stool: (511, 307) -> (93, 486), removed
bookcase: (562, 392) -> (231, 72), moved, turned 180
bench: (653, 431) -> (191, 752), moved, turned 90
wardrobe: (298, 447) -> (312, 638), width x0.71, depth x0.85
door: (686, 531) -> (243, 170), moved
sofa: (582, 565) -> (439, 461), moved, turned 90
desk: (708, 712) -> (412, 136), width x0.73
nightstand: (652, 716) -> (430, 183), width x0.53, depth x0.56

Requirement
Send back the complete listing, identical to the original in every line.

Exercise solution
stool: (511, 307) -> (93, 486), removed
bookcase: (562, 392) -> (231, 72), moved, turned 180
bench: (653, 431) -> (191, 752), moved, turned 90
wardrobe: (298, 447) -> (312, 638), width x0.71, depth x0.85
door: (686, 531) -> (243, 170), moved
sofa: (582, 565) -> (439, 461), moved, turned 90
desk: (708, 712) -> (412, 136), width x0.73
nightstand: (652, 716) -> (430, 183), width x0.53, depth x0.56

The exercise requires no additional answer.